(Records from a data source)

····················

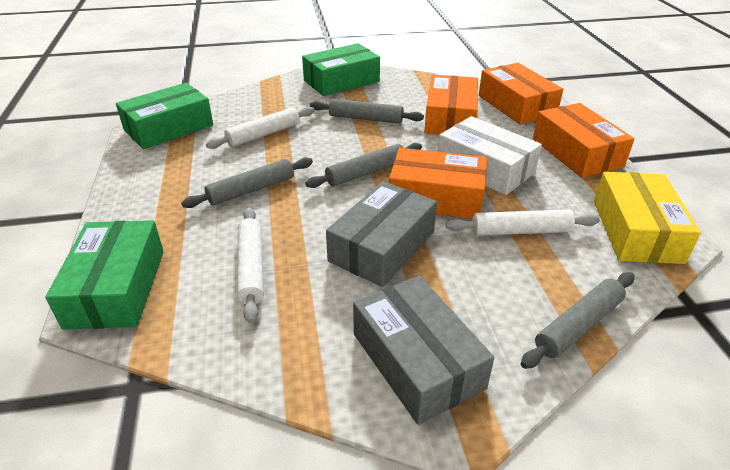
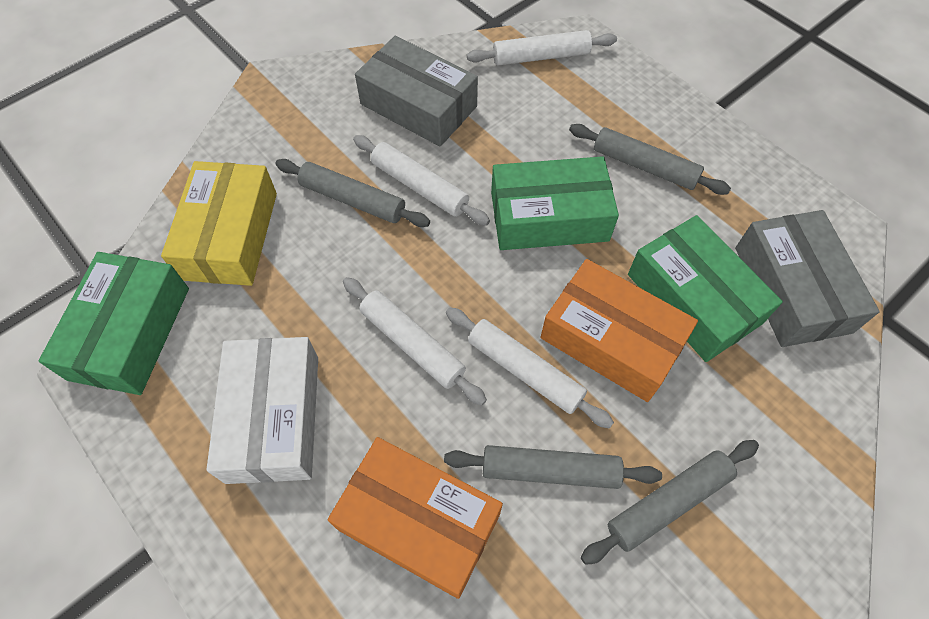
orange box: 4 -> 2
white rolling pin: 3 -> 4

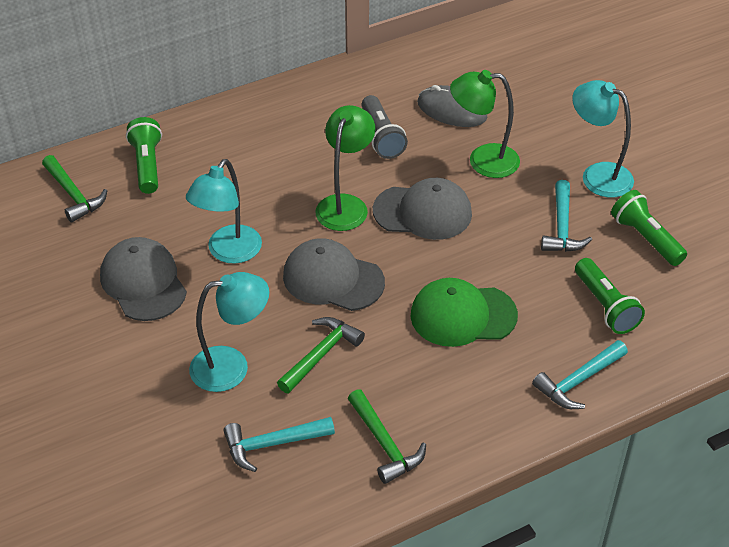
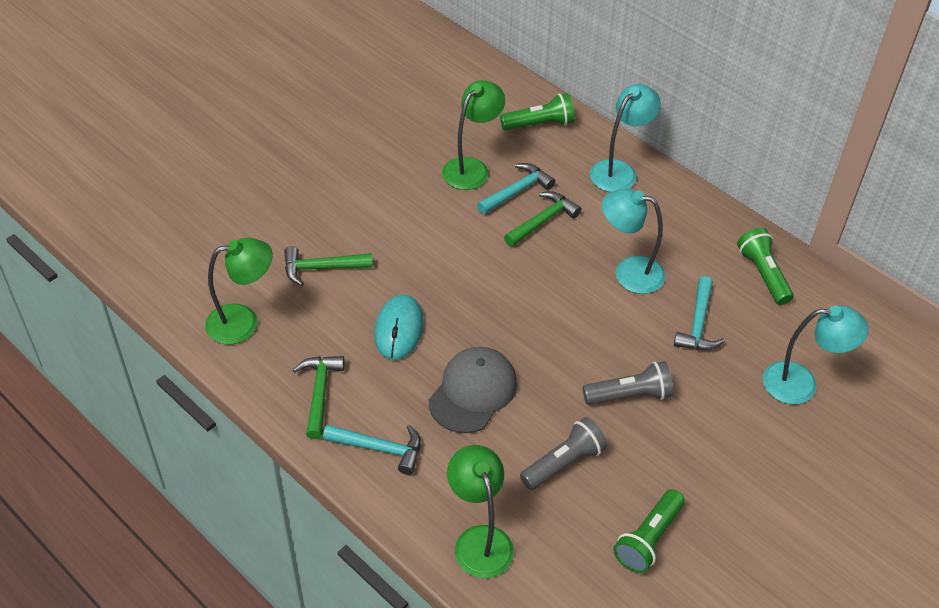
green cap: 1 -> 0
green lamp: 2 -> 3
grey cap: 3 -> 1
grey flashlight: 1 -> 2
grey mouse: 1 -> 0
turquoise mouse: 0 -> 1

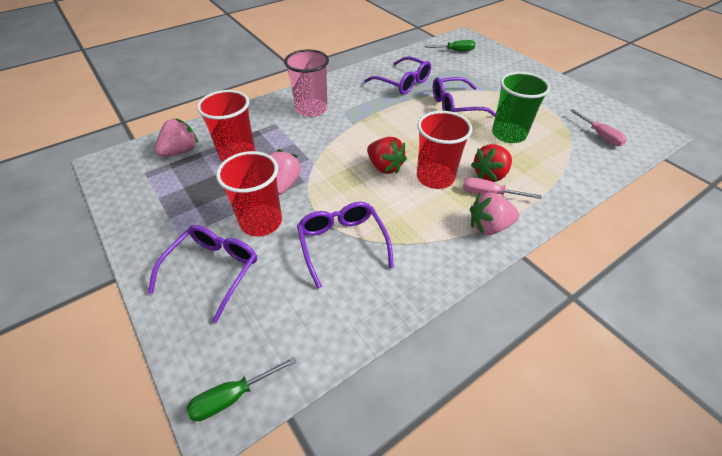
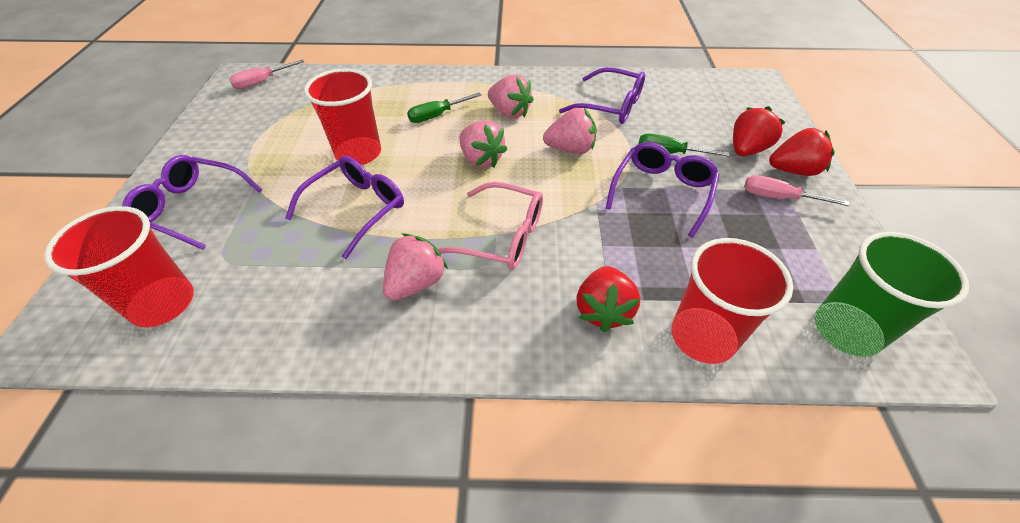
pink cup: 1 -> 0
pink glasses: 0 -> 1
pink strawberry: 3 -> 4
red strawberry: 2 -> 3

····················

From the first line to the last, retype the data exactly, without images.

orange box: 4 -> 2
white rolling pin: 3 -> 4

green cap: 1 -> 0
green lamp: 2 -> 3
grey cap: 3 -> 1
grey flashlight: 1 -> 2
grey mouse: 1 -> 0
turquoise mouse: 0 -> 1

pink cup: 1 -> 0
pink glasses: 0 -> 1
pink strawberry: 3 -> 4
red strawberry: 2 -> 3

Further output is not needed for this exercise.